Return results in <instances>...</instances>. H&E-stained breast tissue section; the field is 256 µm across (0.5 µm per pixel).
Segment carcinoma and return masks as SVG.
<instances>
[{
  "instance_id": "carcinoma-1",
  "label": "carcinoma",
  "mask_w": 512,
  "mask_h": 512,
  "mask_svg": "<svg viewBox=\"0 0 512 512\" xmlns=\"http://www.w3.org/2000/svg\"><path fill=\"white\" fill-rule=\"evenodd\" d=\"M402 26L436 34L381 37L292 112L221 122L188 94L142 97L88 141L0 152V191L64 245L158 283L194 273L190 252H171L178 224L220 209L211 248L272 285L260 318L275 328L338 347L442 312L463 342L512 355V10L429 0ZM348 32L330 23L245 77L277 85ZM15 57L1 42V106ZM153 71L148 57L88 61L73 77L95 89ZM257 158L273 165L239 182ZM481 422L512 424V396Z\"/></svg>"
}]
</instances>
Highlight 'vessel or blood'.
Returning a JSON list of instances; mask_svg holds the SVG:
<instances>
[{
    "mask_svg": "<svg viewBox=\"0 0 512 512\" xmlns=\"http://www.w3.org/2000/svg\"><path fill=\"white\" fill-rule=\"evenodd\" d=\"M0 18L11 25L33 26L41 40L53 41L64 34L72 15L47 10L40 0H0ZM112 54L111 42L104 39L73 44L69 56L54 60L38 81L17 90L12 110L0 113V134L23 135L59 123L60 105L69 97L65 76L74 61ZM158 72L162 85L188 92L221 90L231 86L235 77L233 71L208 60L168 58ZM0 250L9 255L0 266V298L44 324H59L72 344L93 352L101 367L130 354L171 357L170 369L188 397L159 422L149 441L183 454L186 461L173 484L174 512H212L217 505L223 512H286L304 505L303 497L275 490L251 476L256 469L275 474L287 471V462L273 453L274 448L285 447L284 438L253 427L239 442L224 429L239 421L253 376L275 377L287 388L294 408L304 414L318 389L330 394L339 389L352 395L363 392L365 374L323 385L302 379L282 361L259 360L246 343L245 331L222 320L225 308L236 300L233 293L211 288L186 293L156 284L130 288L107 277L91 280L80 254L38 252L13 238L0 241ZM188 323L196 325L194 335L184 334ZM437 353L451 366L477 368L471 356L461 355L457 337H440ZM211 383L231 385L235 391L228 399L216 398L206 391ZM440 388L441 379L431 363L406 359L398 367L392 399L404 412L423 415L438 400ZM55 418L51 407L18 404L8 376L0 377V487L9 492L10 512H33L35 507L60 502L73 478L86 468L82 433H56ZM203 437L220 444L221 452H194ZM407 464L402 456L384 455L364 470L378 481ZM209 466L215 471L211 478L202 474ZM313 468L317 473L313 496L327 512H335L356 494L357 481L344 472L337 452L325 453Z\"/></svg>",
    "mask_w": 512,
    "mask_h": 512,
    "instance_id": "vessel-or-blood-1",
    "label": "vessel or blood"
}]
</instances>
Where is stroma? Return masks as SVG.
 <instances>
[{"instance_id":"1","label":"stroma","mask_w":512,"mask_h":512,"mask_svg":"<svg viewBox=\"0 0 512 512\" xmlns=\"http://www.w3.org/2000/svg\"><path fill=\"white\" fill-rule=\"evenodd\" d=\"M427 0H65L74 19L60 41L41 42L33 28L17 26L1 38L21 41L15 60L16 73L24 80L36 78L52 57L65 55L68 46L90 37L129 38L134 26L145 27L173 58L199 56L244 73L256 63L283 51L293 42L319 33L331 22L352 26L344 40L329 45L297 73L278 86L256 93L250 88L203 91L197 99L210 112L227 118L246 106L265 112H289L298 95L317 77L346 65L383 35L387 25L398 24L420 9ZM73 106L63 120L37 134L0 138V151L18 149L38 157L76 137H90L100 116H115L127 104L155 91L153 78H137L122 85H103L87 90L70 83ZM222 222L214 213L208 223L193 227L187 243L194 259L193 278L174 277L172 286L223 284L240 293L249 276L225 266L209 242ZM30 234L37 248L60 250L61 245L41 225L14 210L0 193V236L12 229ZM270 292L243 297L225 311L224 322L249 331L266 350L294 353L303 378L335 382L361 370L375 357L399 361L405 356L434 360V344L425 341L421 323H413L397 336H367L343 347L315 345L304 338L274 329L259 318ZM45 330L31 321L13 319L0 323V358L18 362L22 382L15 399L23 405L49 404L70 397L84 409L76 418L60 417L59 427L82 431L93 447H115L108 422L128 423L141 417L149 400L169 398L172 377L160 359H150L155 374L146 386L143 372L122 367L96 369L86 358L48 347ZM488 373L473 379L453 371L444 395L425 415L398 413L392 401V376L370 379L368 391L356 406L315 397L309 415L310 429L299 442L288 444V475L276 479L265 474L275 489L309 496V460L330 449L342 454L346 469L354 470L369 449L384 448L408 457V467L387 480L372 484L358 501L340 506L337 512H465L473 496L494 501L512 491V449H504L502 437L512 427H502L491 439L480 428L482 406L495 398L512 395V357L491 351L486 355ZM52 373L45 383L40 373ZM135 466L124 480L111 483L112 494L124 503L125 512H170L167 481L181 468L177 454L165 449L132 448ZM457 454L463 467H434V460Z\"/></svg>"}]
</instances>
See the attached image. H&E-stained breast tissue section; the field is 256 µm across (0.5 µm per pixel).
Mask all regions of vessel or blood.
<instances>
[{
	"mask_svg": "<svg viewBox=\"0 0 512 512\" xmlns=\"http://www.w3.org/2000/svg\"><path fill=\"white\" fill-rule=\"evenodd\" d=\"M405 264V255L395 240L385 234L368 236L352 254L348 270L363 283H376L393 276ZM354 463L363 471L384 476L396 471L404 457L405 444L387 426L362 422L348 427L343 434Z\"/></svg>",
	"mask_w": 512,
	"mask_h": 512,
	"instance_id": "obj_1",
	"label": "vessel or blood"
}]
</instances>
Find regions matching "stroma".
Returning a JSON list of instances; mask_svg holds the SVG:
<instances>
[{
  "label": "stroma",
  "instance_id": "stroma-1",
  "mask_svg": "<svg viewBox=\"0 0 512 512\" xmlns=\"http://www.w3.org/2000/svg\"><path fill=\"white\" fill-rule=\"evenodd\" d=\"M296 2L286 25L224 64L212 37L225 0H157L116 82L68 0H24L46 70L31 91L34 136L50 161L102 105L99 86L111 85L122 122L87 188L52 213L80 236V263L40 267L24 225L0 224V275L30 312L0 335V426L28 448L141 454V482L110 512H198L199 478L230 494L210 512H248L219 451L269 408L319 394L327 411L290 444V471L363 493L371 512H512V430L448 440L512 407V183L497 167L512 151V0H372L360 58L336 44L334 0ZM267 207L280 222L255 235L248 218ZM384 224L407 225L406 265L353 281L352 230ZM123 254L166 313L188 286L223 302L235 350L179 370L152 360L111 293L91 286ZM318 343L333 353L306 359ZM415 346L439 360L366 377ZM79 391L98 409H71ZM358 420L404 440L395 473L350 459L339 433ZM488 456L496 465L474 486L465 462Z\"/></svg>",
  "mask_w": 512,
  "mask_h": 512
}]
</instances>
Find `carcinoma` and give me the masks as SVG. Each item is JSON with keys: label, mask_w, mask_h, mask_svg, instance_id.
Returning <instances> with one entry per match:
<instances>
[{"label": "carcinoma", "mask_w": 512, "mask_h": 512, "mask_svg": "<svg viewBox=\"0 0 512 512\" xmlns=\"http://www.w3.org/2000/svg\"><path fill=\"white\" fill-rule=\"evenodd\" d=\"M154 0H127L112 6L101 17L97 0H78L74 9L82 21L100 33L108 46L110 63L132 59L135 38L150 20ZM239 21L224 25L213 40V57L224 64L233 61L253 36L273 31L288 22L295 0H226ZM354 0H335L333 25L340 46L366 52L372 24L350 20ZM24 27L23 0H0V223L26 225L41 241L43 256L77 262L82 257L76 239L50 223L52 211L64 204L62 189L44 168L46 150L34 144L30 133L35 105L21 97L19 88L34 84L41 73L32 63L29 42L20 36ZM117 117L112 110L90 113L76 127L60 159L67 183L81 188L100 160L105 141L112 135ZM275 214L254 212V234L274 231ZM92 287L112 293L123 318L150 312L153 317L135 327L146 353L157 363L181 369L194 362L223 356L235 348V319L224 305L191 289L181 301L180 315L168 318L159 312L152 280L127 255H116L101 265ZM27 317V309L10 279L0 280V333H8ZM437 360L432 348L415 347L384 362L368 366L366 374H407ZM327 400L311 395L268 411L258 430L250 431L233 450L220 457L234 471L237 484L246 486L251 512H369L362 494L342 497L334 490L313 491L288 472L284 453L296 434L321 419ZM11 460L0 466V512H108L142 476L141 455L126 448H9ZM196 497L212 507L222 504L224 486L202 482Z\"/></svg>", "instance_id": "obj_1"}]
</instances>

__Exercise directions__
List all lines where "blood" occurs.

__Output below__
Highlight 'vessel or blood'.
    "instance_id": "vessel-or-blood-1",
    "label": "vessel or blood"
Mask all regions of vessel or blood.
	"label": "vessel or blood"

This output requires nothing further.